**** Given entries ****
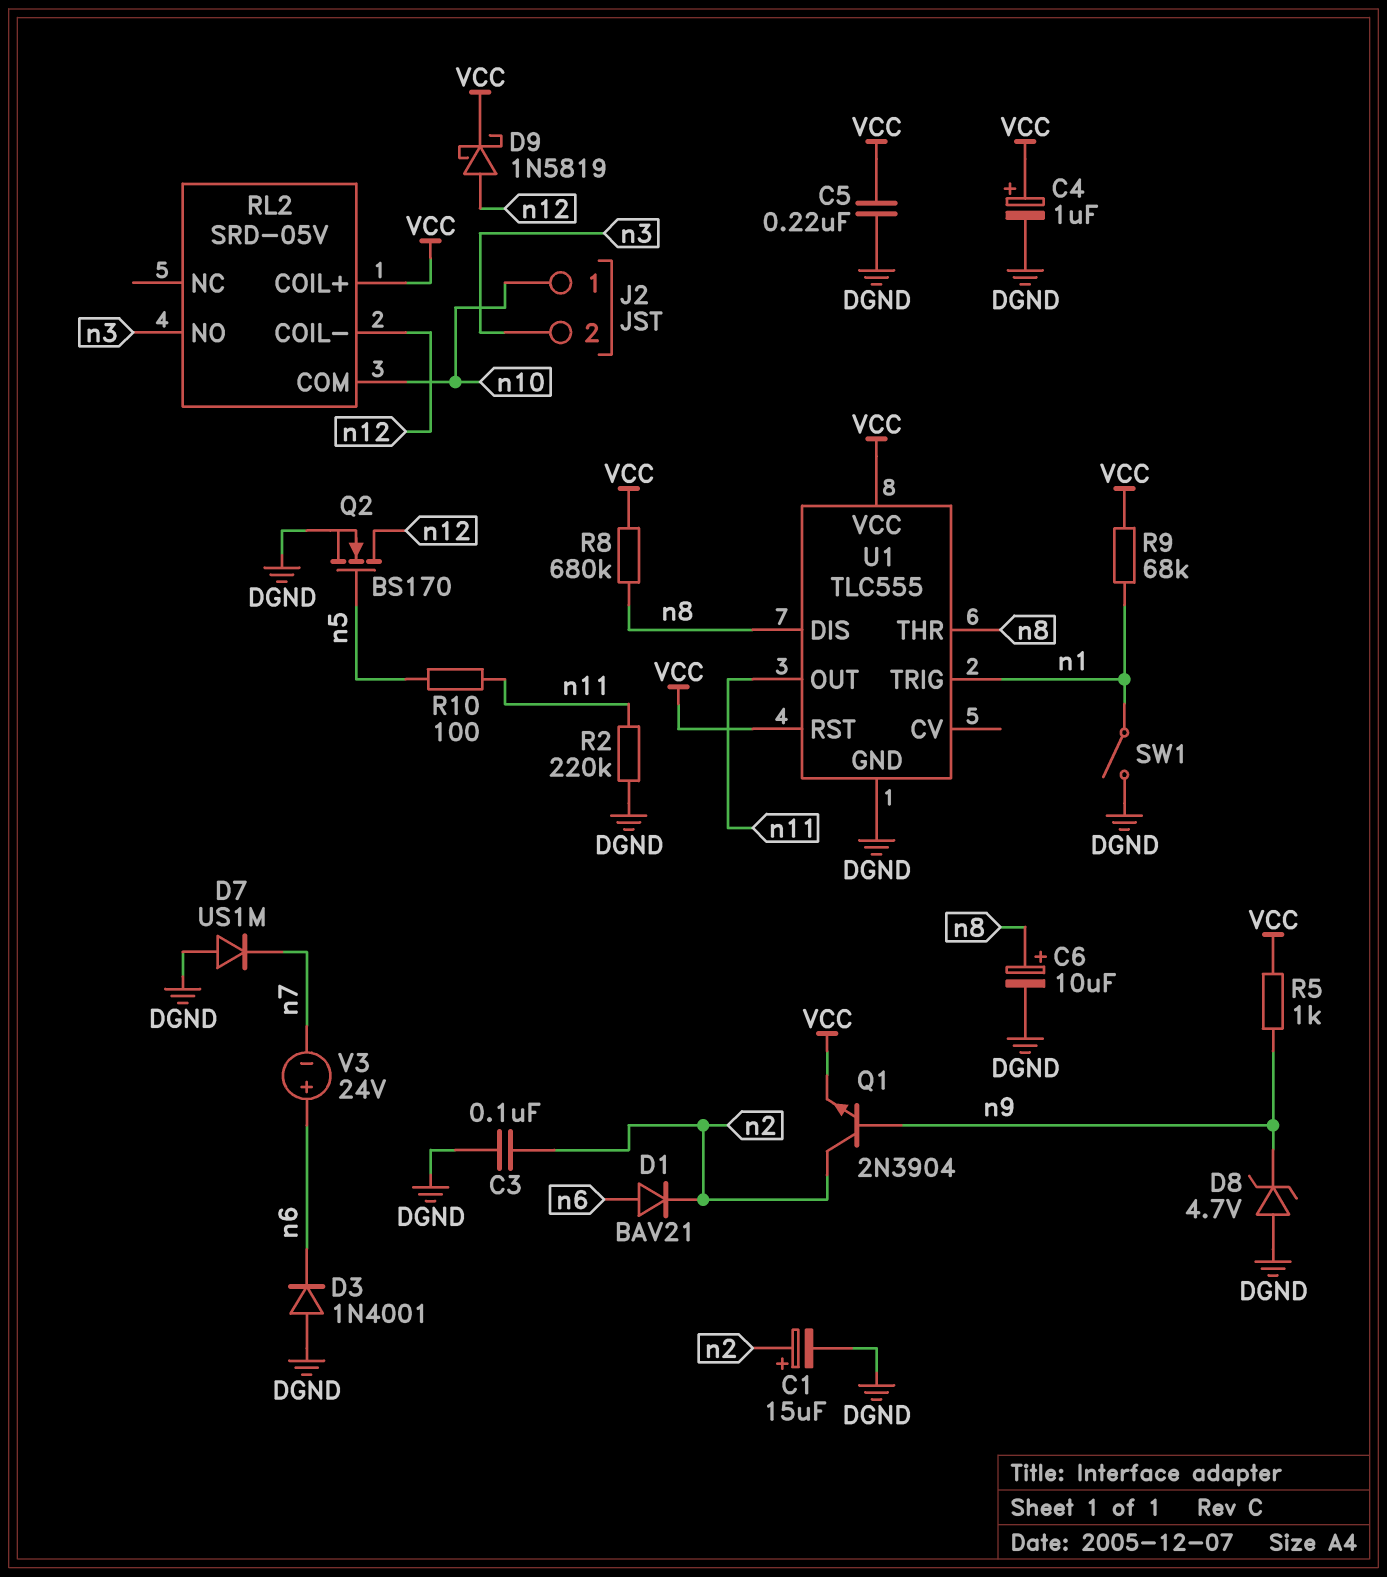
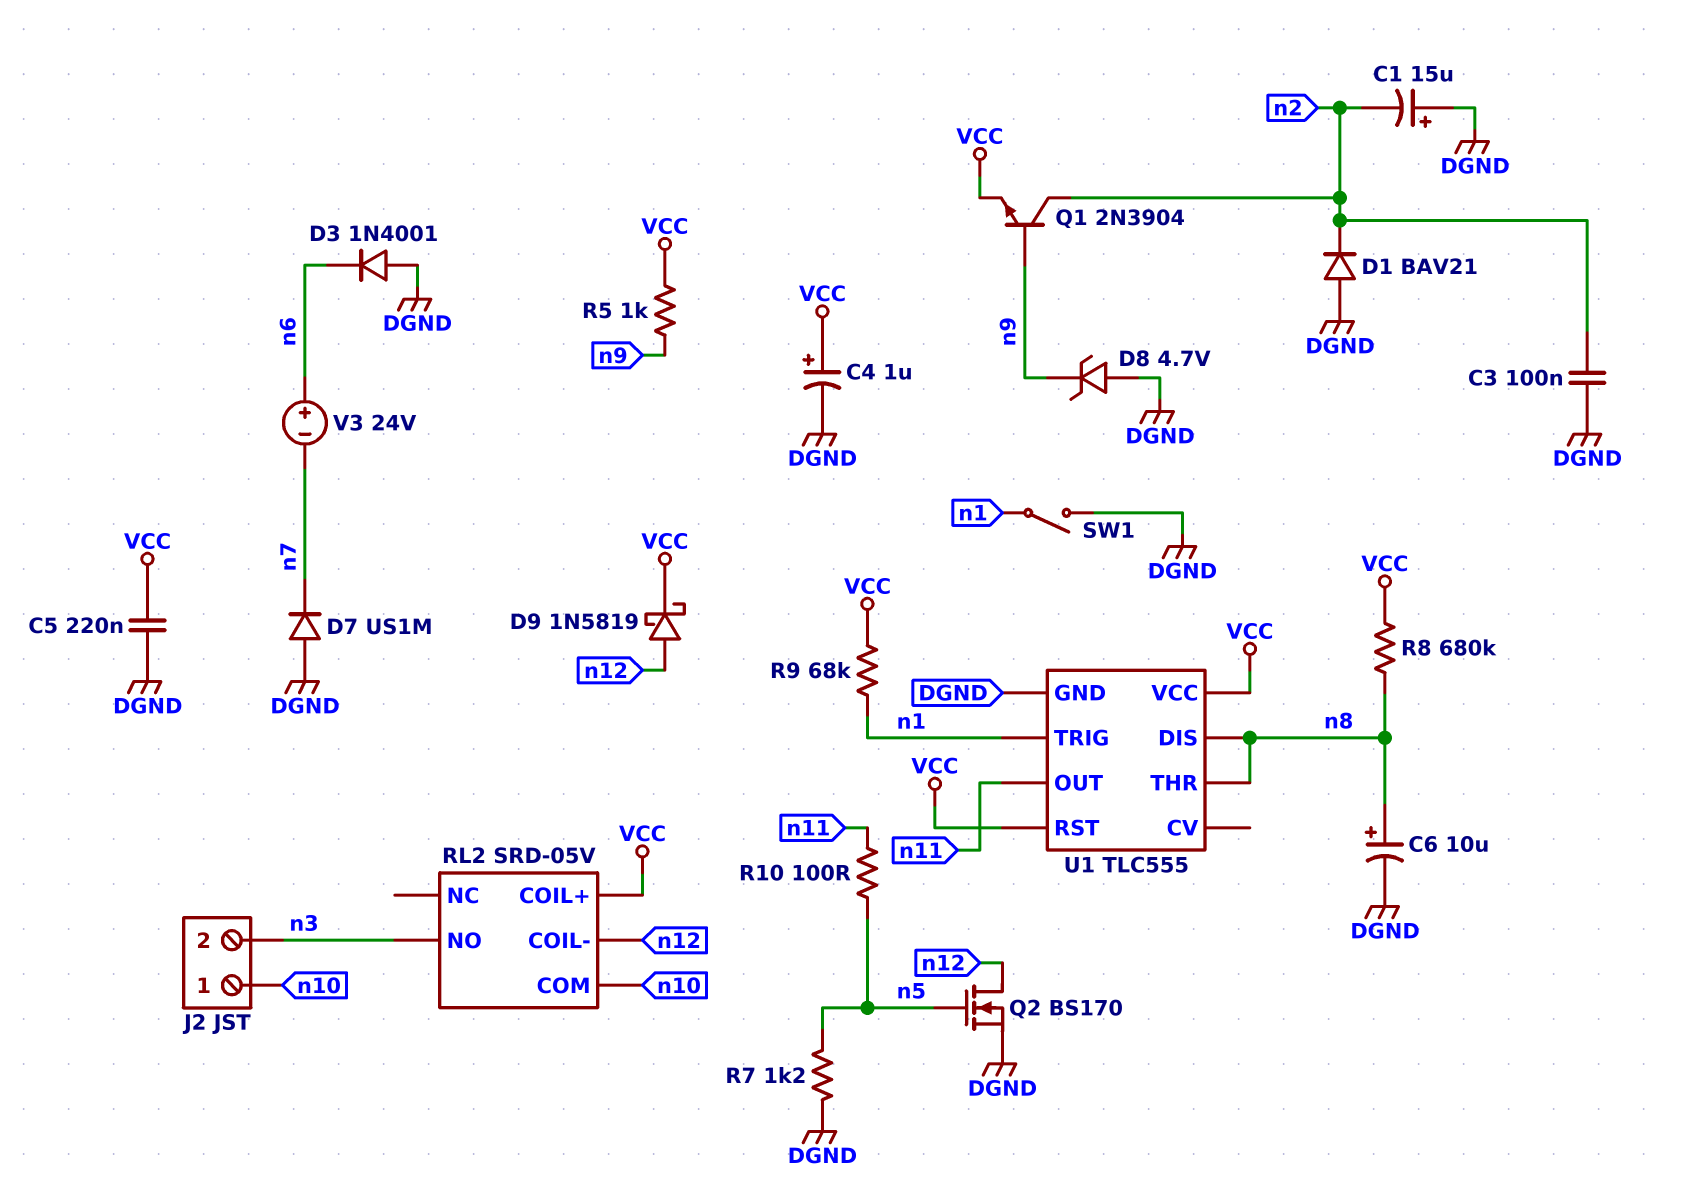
C1: 15uF (plus n2, minus DGND) -> 15uF (plus DGND, minus n2)
D1: diode BAV21 (A n6, K n2) -> diode BAV21 (A DGND, K n2)
R2: 220k (DGND, n11) -> none
R7: none -> 1.2k (DGND, n5)

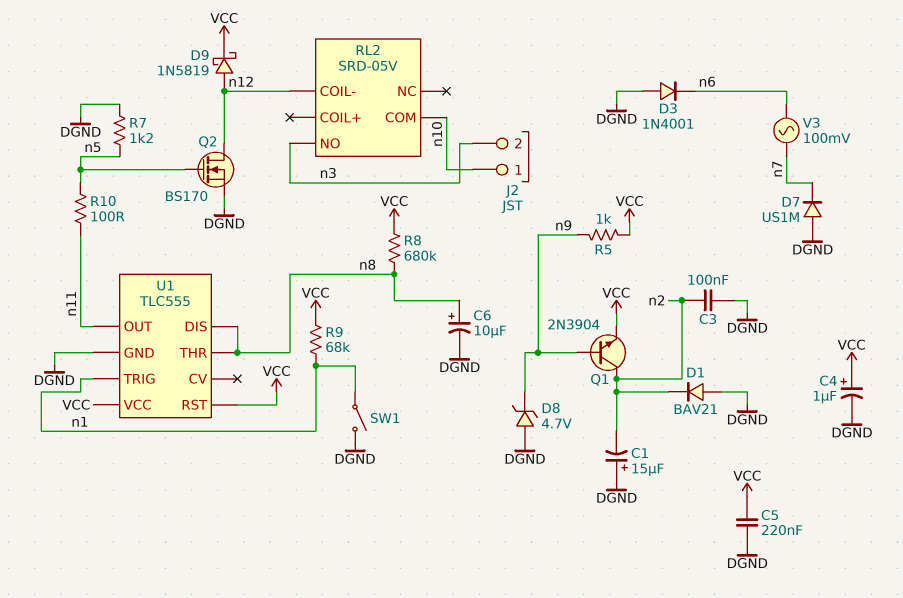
RL2 pin COIL+: VCC -> none
V3: 24V (plus n6, minus n7) -> AC 100mV (n6, n7)

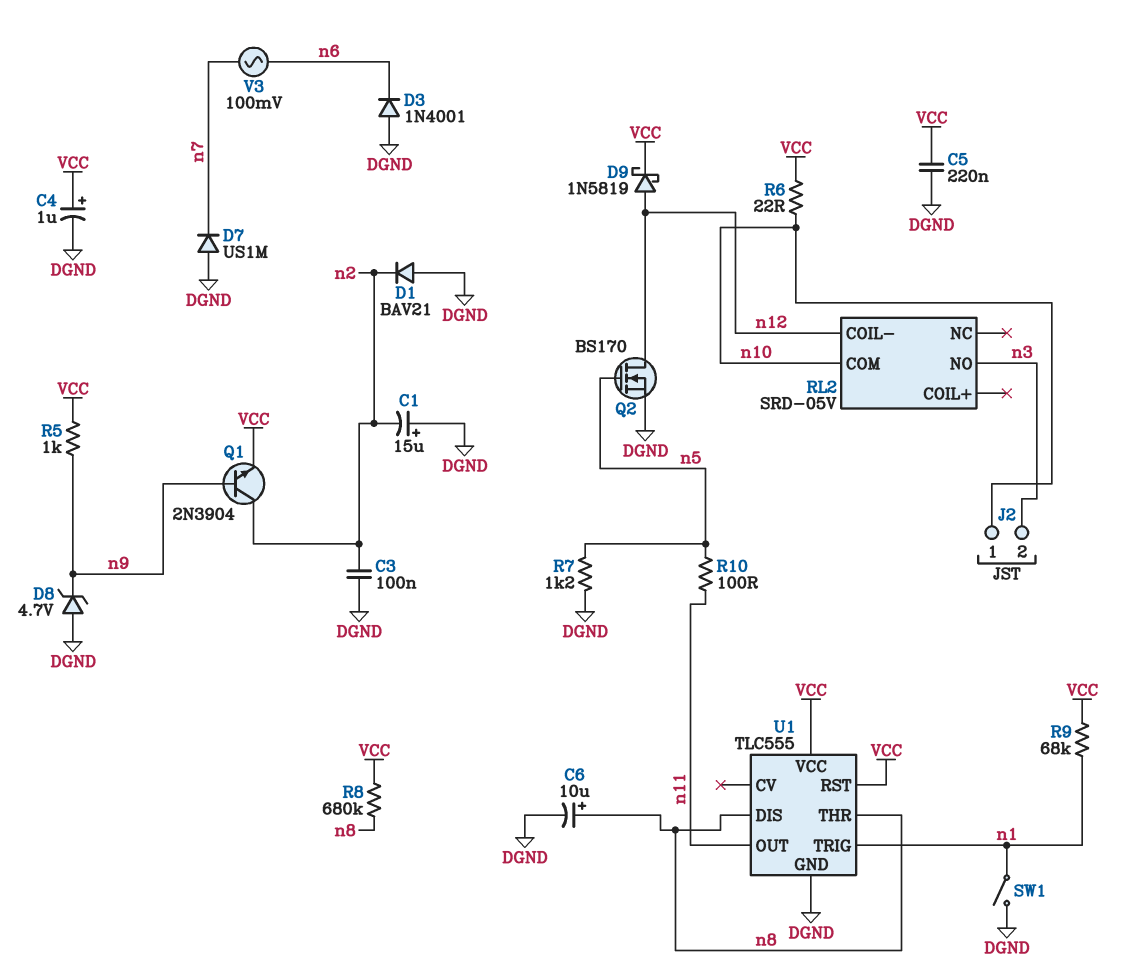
R6: none -> 22 (VCC, n10)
****
- How to complete this task:
Only lines with the word "plus" are wanted, so copy each one from the records.

- Task solution:
C1: 15uF (plus n2, minus DGND) -> 15uF (plus DGND, minus n2)
V3: 24V (plus n6, minus n7) -> AC 100mV (n6, n7)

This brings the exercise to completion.